_WHAT THE TASK ASKS_. Word for word, reproduce each line of the data below, omitting every image.

_DATASET EXTRACT_.
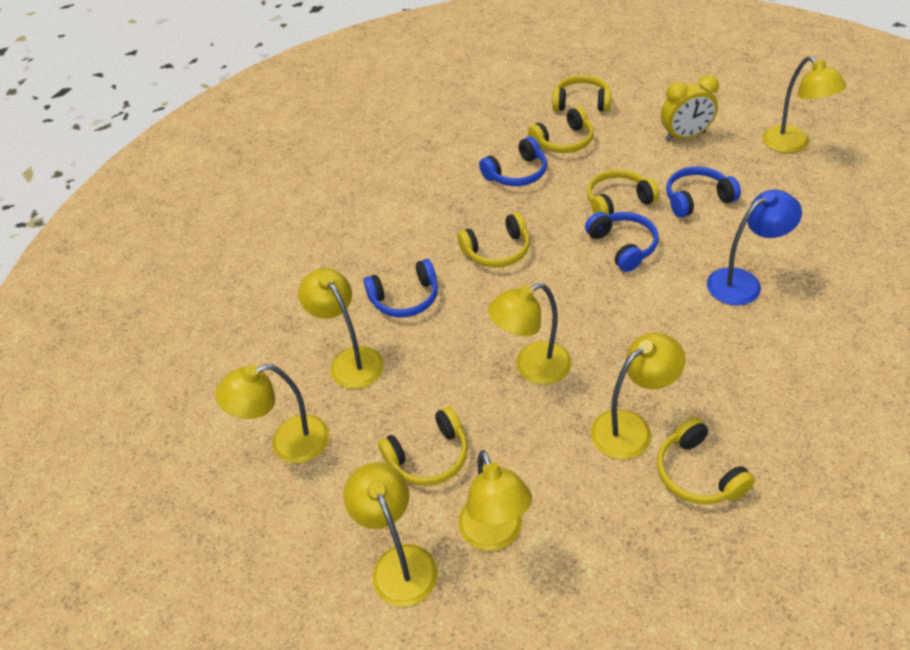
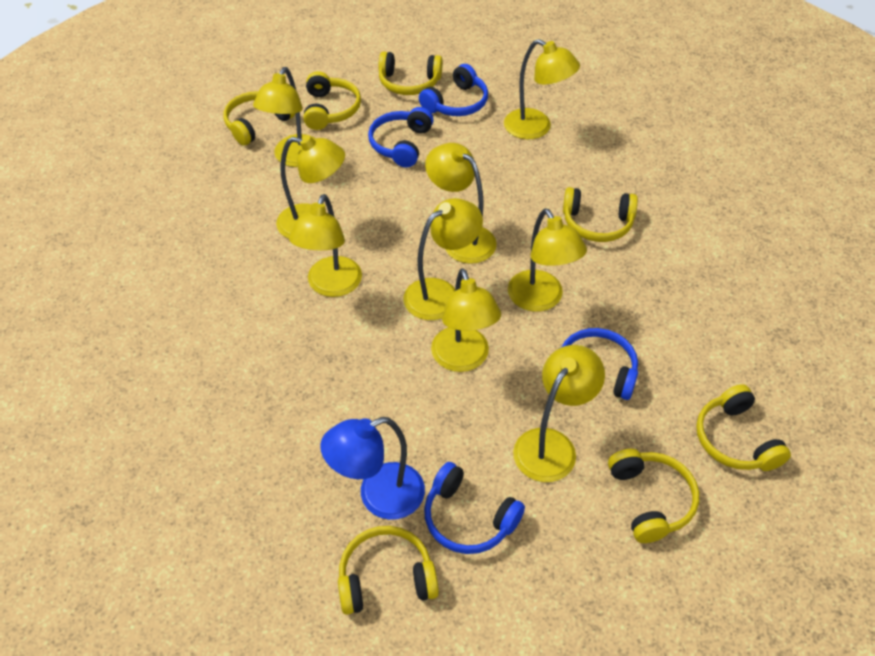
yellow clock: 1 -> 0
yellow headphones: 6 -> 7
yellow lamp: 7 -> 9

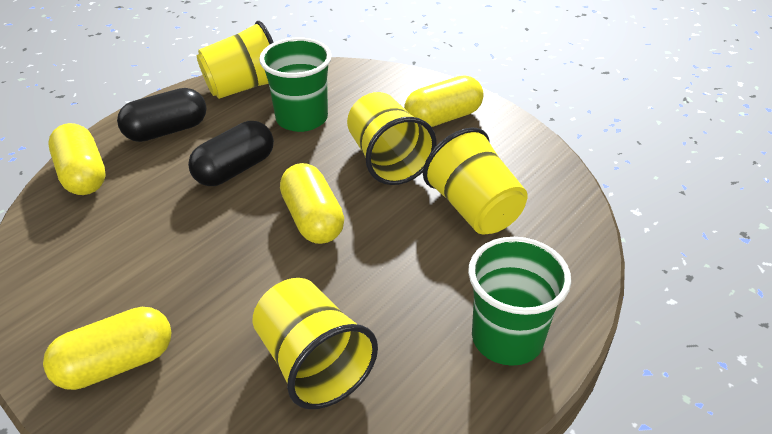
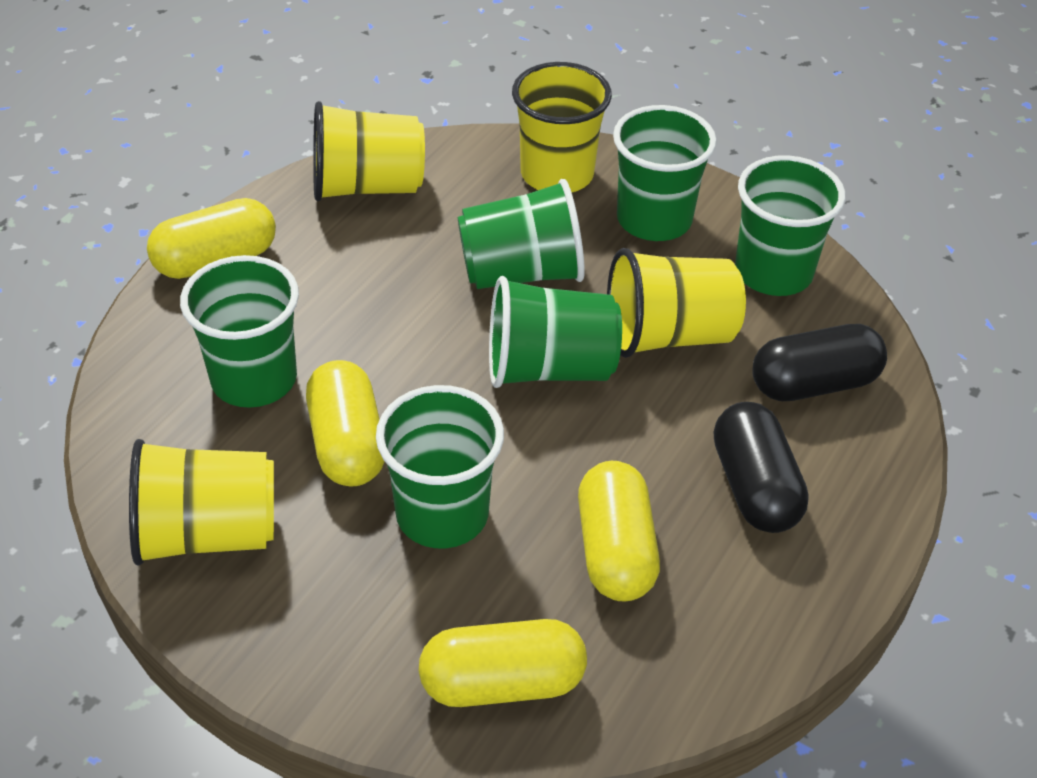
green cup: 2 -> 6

_YOUR RESPONSE_.
yellow clock: 1 -> 0
yellow headphones: 6 -> 7
yellow lamp: 7 -> 9

green cup: 2 -> 6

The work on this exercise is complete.